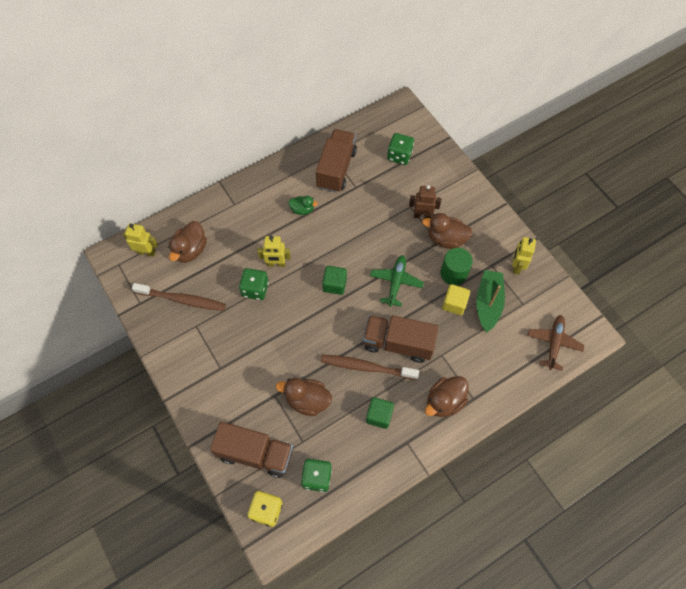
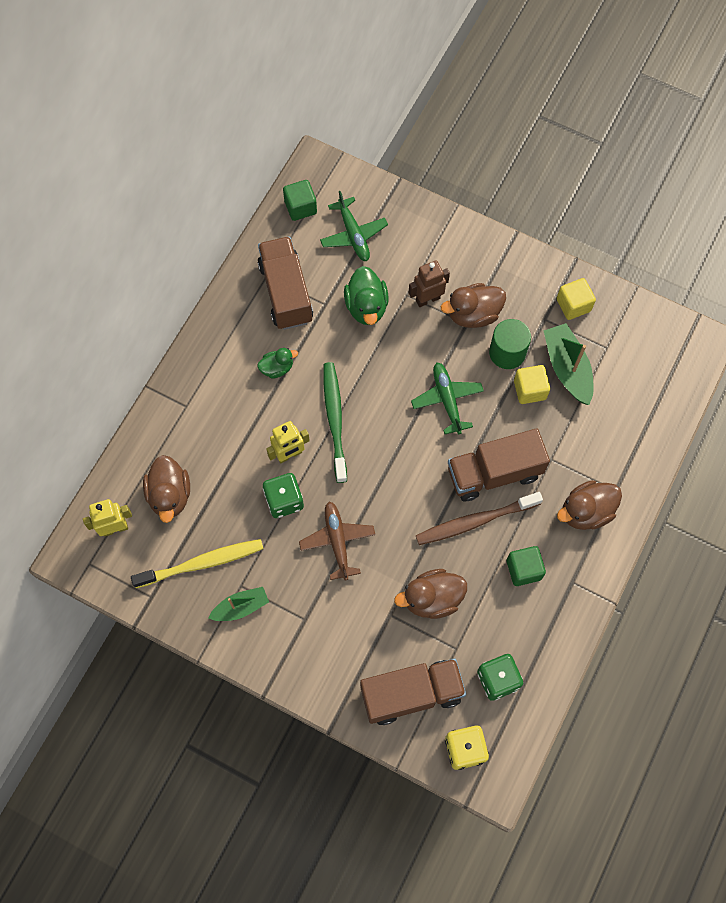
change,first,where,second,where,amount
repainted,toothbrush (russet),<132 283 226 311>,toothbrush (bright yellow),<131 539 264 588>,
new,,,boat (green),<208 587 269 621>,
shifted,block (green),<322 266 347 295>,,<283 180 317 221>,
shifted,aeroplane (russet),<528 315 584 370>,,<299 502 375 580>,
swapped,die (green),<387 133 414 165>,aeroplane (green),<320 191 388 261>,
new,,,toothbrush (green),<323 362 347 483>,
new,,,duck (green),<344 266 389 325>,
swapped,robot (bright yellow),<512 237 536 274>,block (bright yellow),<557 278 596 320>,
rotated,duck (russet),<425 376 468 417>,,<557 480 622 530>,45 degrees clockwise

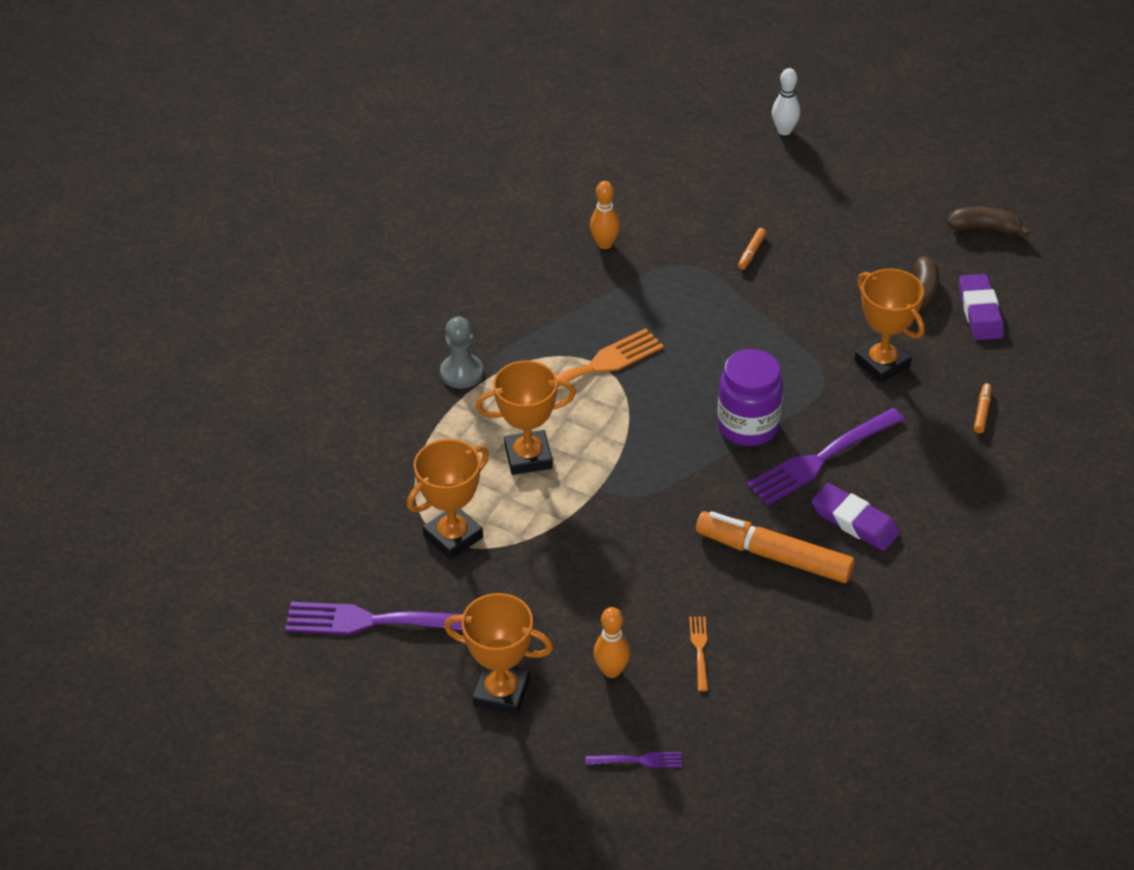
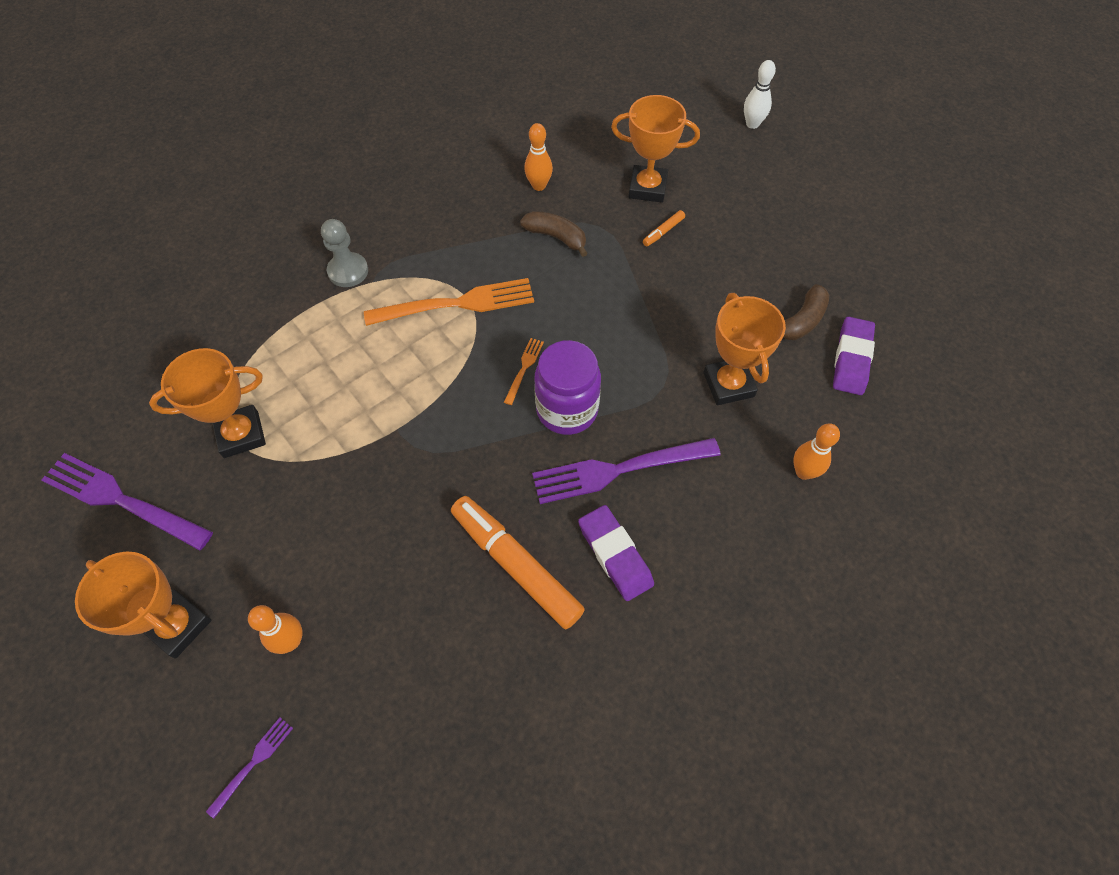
change,first,where,second,where,amount
rotated,table fork (purple),<585 752 682 768>,,<206 717 293 818>,75 degrees counterclockwise
shifted,table fork (orange),<689 616 708 691>,,<504 338 544 405>,
shifted,banana (russet),<947 207 1030 237>,,<520 211 588 257>,
shifted,award cup (orange),<476 360 576 475>,,<611 95 700 203>,
swapped,felt pen (orange),<974 383 992 433>,bowling pin (orange),<793 423 840 480>,

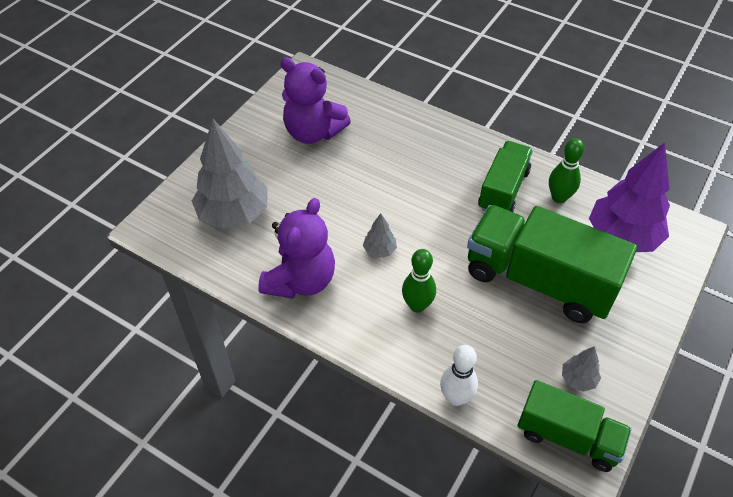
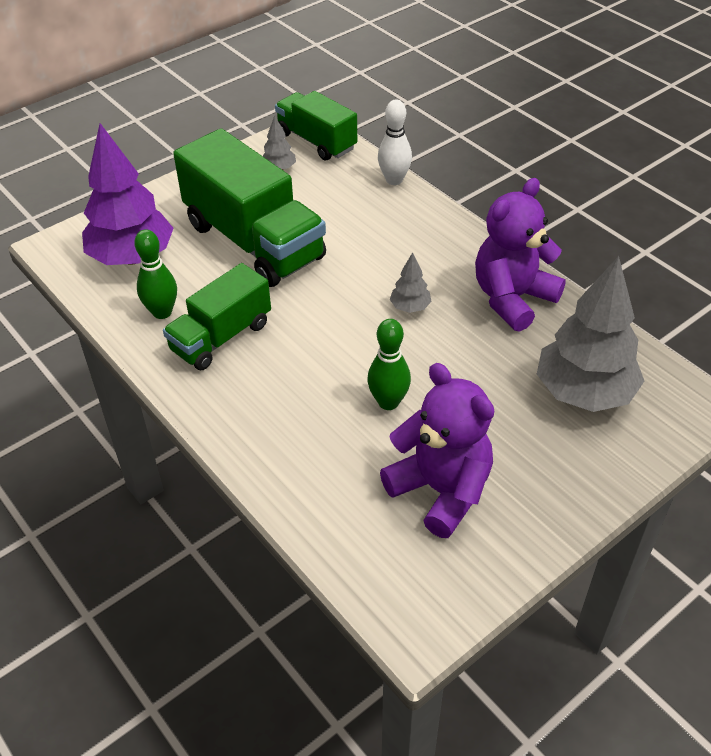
change,first,where,second,where,amount
shifted,bowling pin (green),<402 249 436 313>,,<367 319 411 410>,

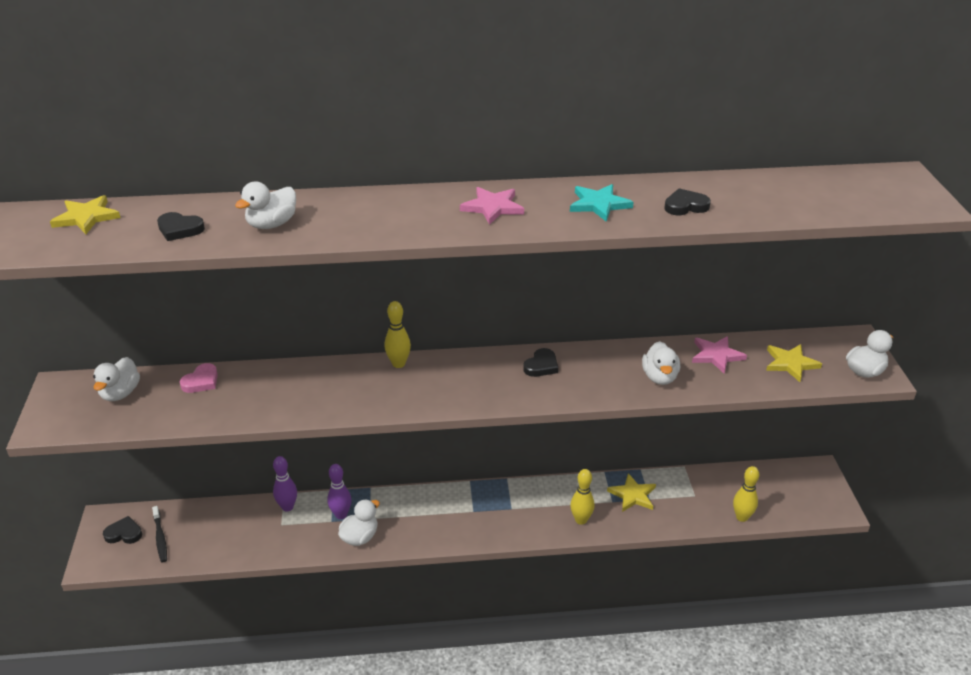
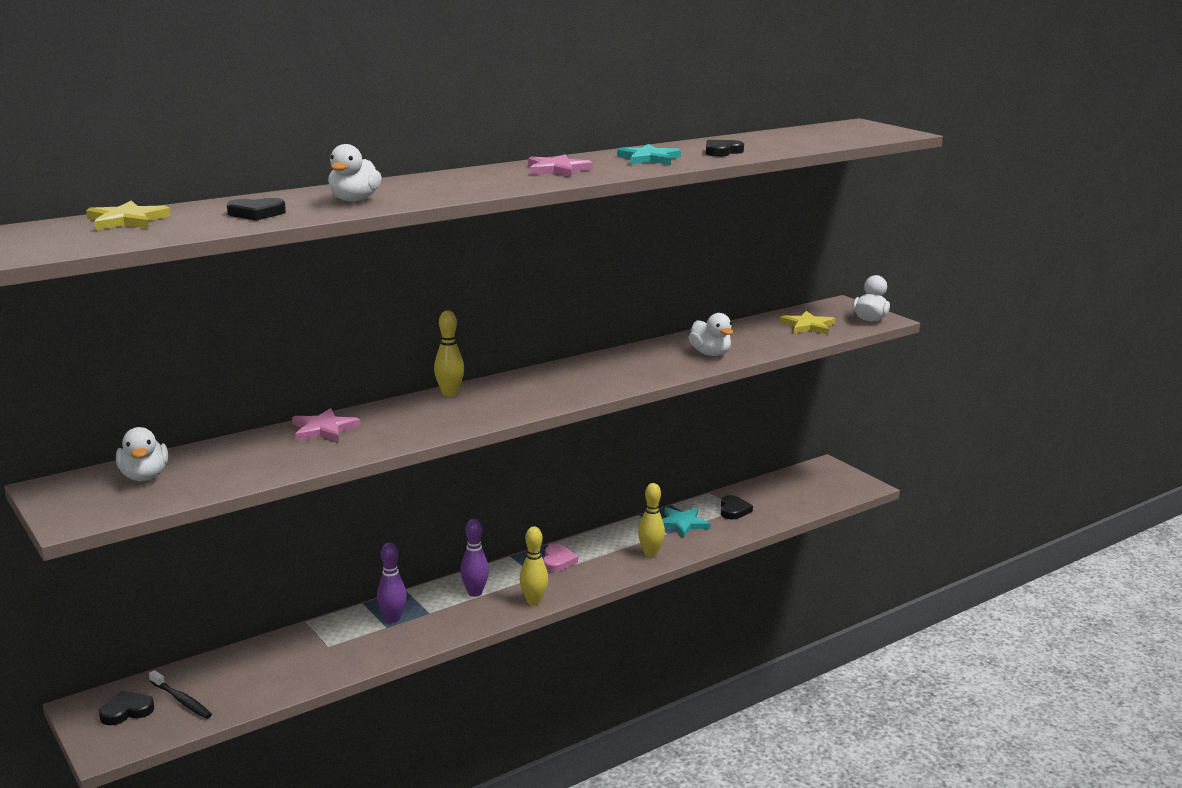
change,first,where,second,where,amount
shifted,five-pointed star (rose-pink),<692 336 747 374>,,<292 408 361 442>,
shifted,bowling pin (purple),<273 456 297 511>,,<460 519 489 597>,
shifted,bowling pin (bright yellow),<733 466 759 522>,,<520 527 548 605>,
shifted,love heart (rose-pink),<180 363 218 393>,,<543 544 578 572>,
repainted,five-pointed star (bright yellow),<607 473 656 512>,five-pointed star (teal),<662 507 711 538>,
shifted,love heart (ebony),<523 348 558 377>,,<721 495 753 519>,
gone,duck (pure white),<338 499 380 546>,,,

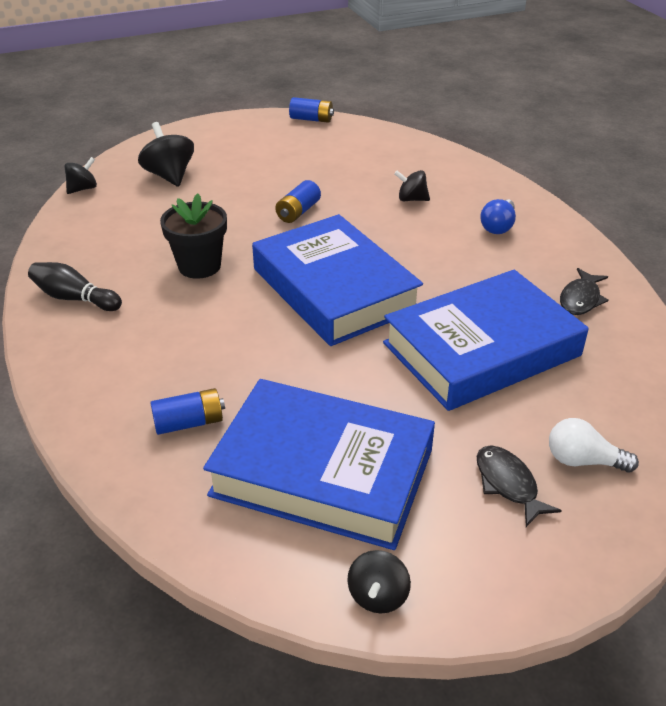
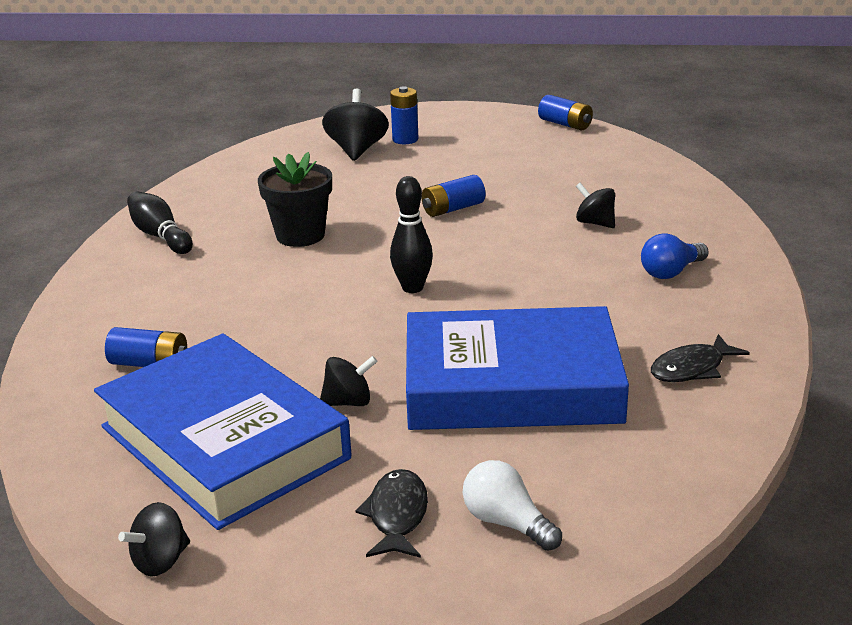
change,first,where,second,where,amount
shifted,whirligig (ebony),<64 157 97 194>,,<320 356 377 406>,
new,,,AA battery (royal blue),<390 86 419 144>,
swapped,hardback (royal blue),<252 214 423 346>,bowling pin (ebony),<390 176 433 293>,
——————
*Task goal*: Return only the lines running from the start of the entries above to the line that contains "swapped,die (green),<387 133", inclusive, and omit every picture.

*Response*:
change,first,where,second,where,amount
repainted,toothbrush (russet),<132 283 226 311>,toothbrush (bright yellow),<131 539 264 588>,
new,,,boat (green),<208 587 269 621>,
shifted,block (green),<322 266 347 295>,,<283 180 317 221>,
shifted,aeroplane (russet),<528 315 584 370>,,<299 502 375 580>,
swapped,die (green),<387 133 414 165>,aeroplane (green),<320 191 388 261>,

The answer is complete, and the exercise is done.